[[ Record extracts, beginning ]]
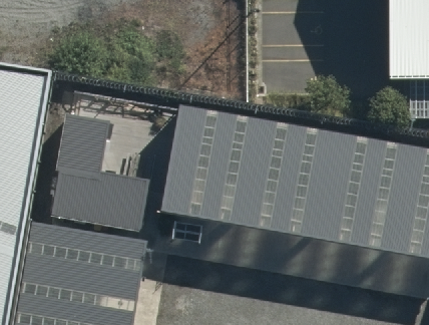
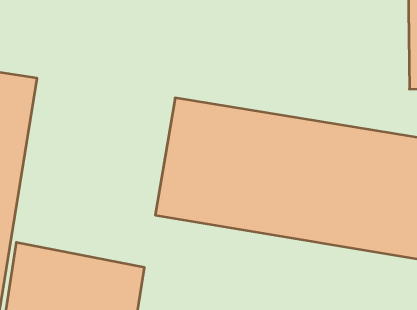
building: [51,132,150,248] -> none

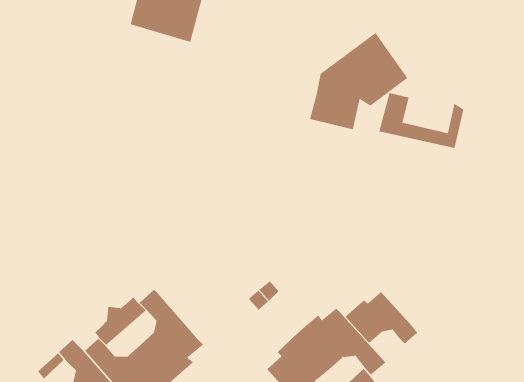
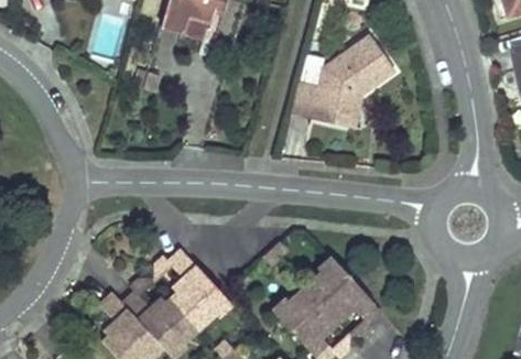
building: [378,92,464,148] -> [292,80,365,128]
building: [344,291,418,345] -> none

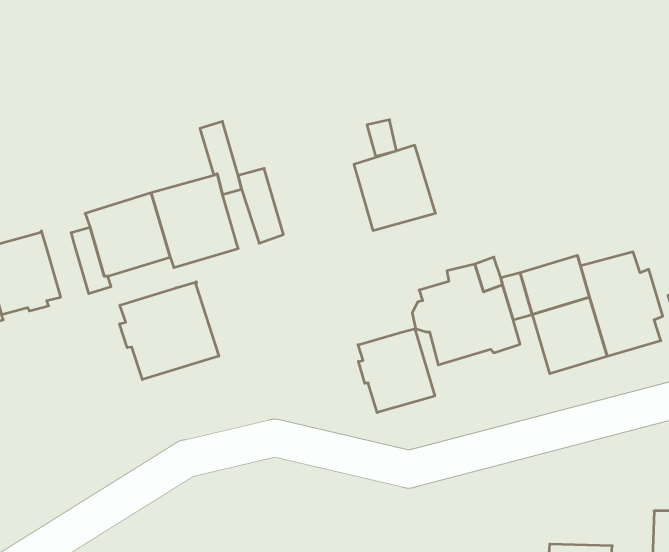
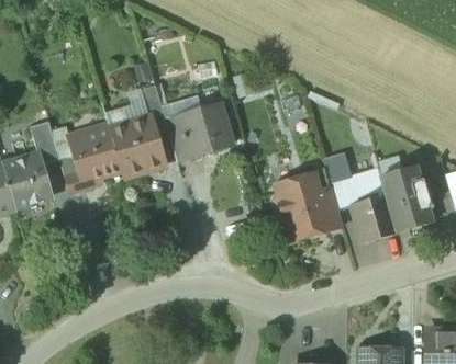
building: [354,145,436,230] -> [181,101,233,155]
building: none -> [31,121,60,163]
building: [120,282,219,380] -> none
building: [358,328,435,413] -> none

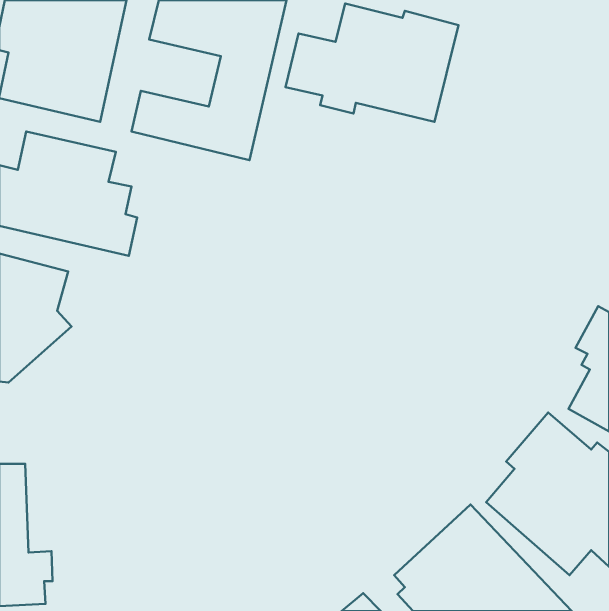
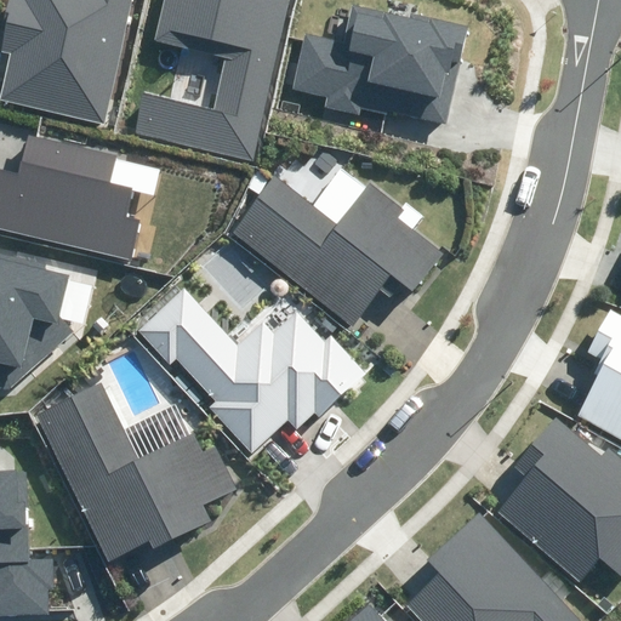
building: none -> [232,176,445,320]
building: none -> [138,289,364,454]
building: none -> [36,384,234,562]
[[ Record extracts, end ]]
### What is needed:
Once you find the line containing "building: none -> [31,121,60,163]", retype it and every line after it through the last line of the records above, exactly. Add nothing else, and leave out the pictures.

### Expected output:
building: none -> [31,121,60,163]
building: [120,282,219,380] -> none
building: [358,328,435,413] -> none

building: none -> [232,176,445,320]
building: none -> [138,289,364,454]
building: none -> [36,384,234,562]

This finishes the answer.